Task brief:
The stretch wanted below opens at the line containing "brown capsule: 4 -> 8" and closes at the line containing "purple traffic cone: 5 -> 0". Please return it exactly, with no other lines.

Records provided Start Marker

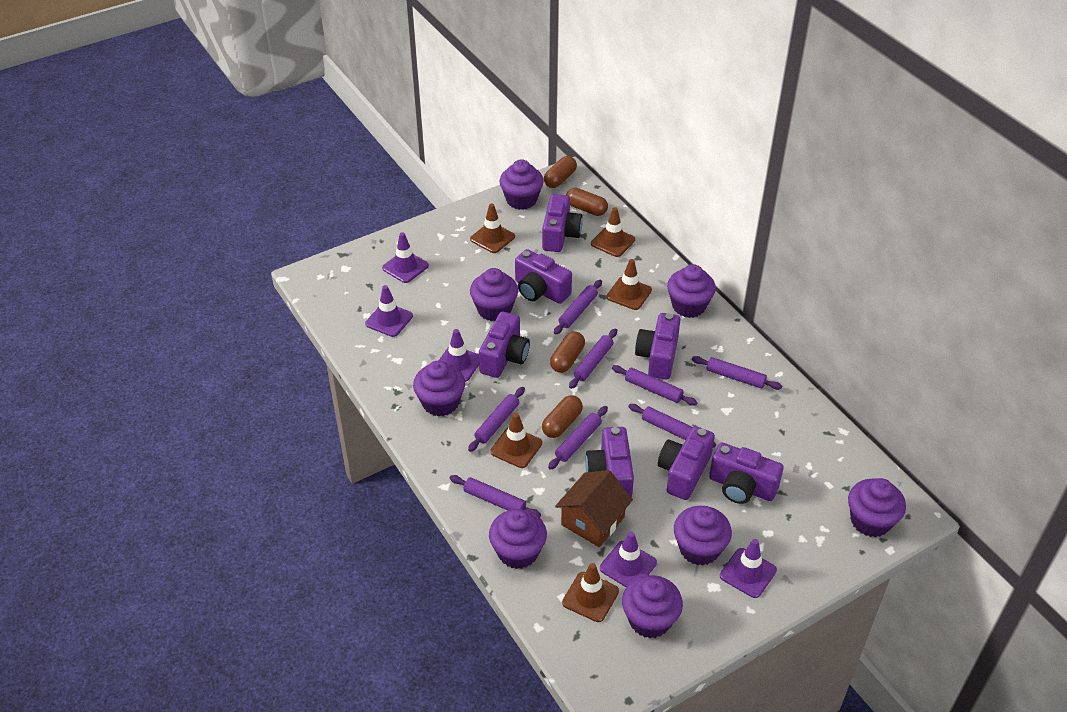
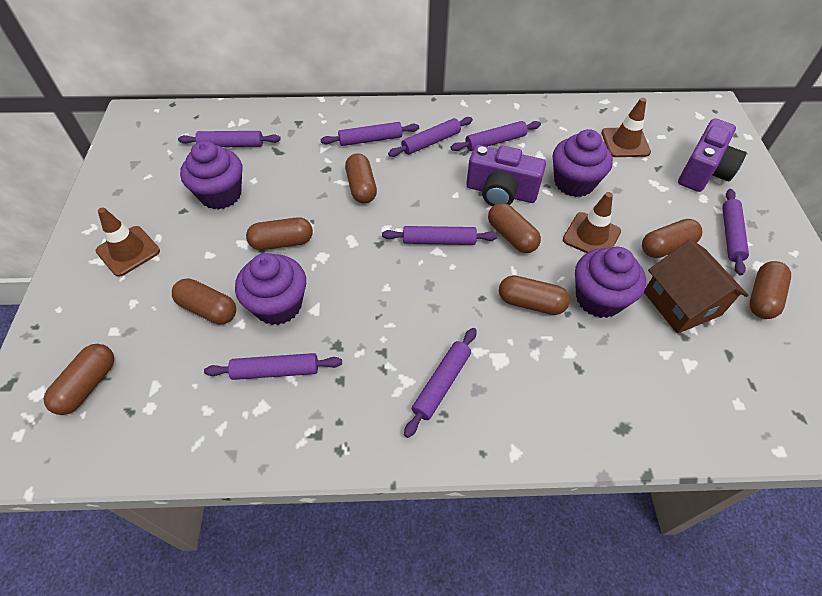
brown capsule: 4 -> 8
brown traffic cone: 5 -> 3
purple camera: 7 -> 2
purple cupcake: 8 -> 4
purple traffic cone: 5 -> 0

Records provided End Marker
Records provided Start Marker

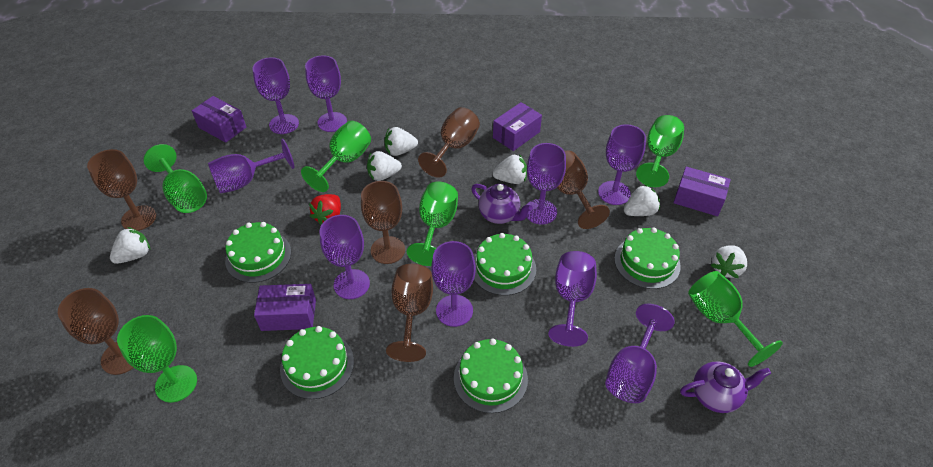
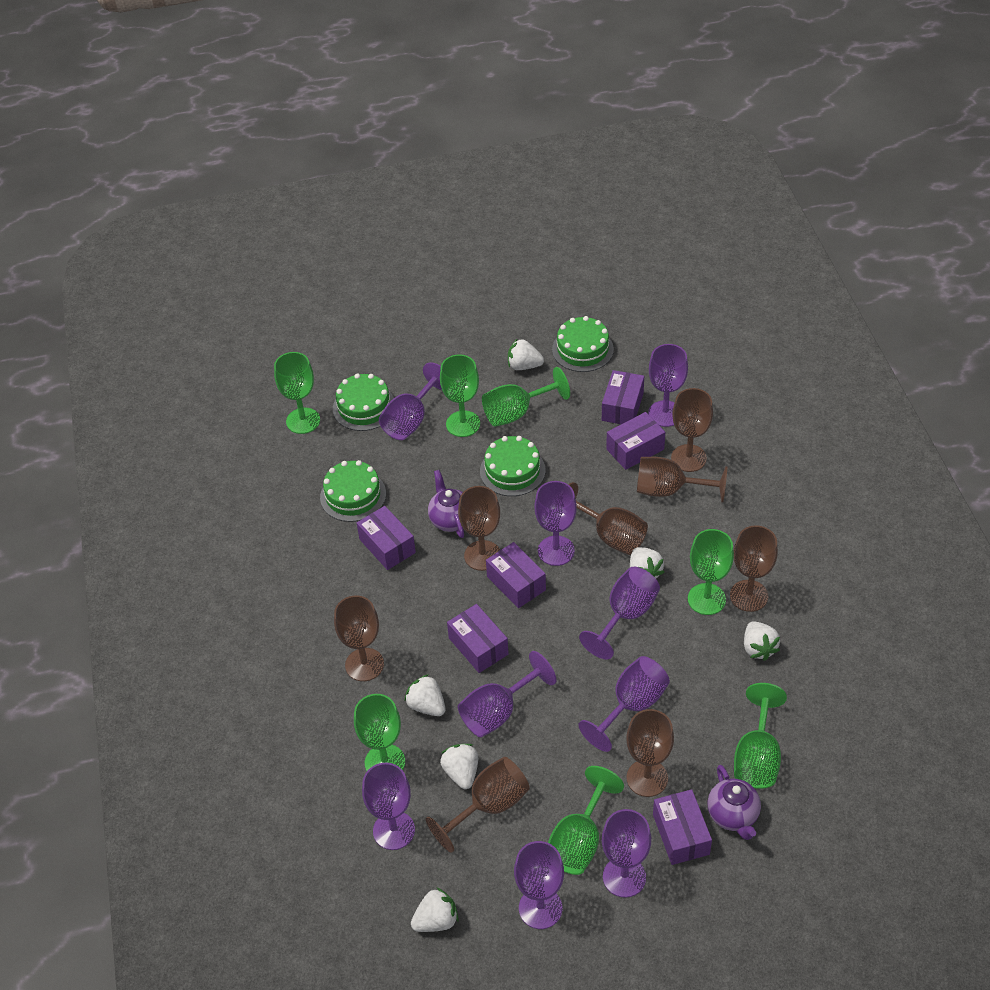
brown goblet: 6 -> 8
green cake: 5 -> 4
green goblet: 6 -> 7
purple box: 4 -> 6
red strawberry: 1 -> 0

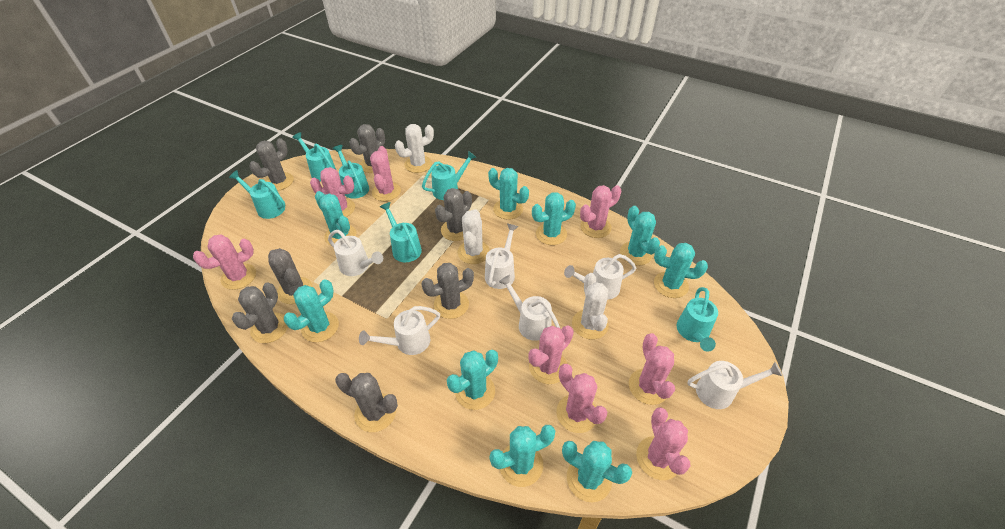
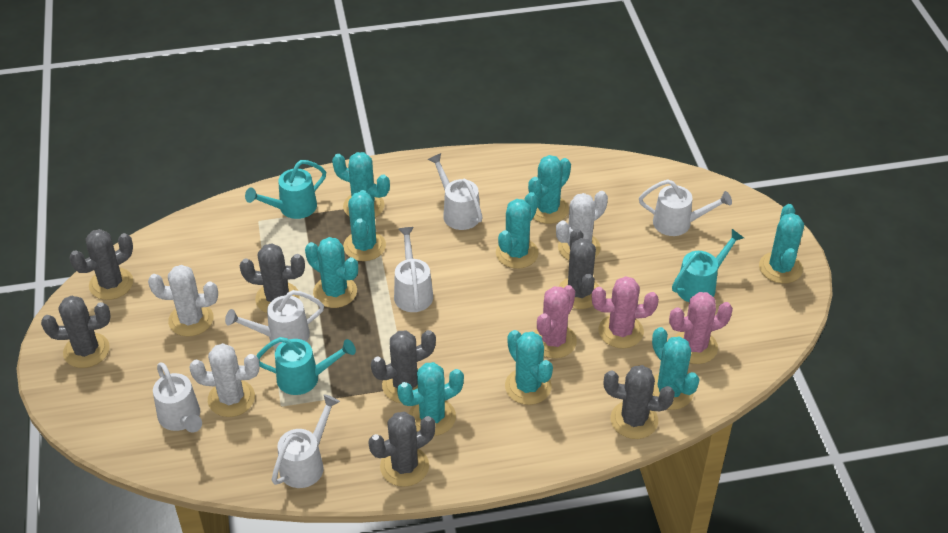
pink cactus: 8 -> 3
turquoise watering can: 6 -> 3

Records provided End Marker

Answer to this problem:
brown capsule: 4 -> 8
brown traffic cone: 5 -> 3
purple camera: 7 -> 2
purple cupcake: 8 -> 4
purple traffic cone: 5 -> 0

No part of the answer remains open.